-- Opening Marker --

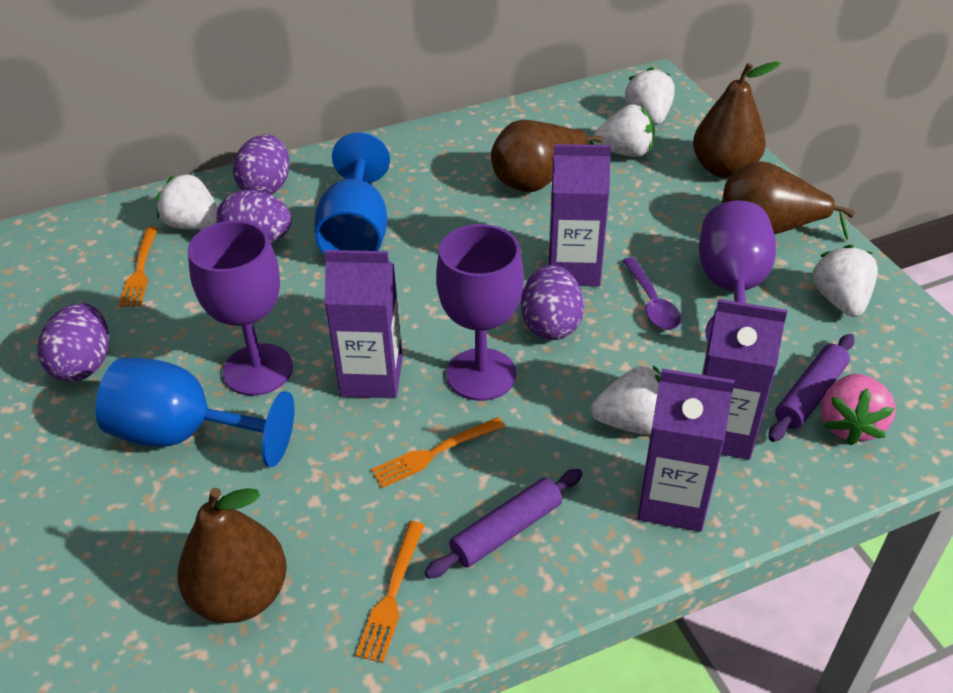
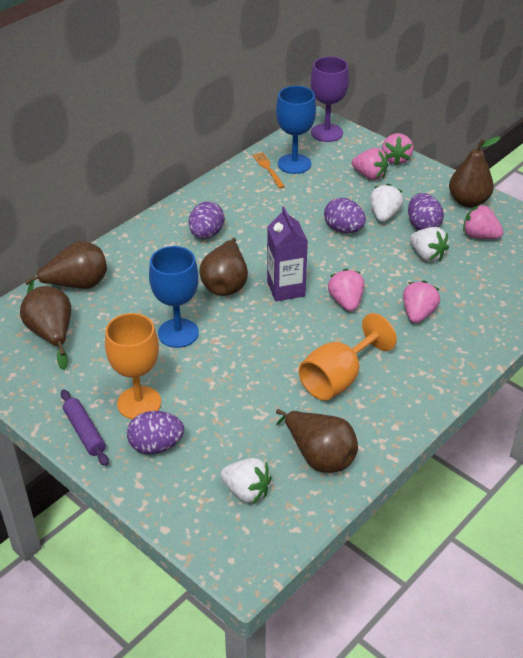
brown pear: 4 -> 5
orange fork: 3 -> 1
orange goblet: 0 -> 2
pink strawberry: 1 -> 5
purple carton: 4 -> 1
purple goblet: 3 -> 1
purple rolling pin: 2 -> 1
purple spoon: 1 -> 0
white strawberry: 5 -> 3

-- Closing Marker --

§ **Problem description**
Please repeat the listing precisely, excluding the pictures it contains.

§ **Response**
brown pear: 4 -> 5
orange fork: 3 -> 1
orange goblet: 0 -> 2
pink strawberry: 1 -> 5
purple carton: 4 -> 1
purple goblet: 3 -> 1
purple rolling pin: 2 -> 1
purple spoon: 1 -> 0
white strawberry: 5 -> 3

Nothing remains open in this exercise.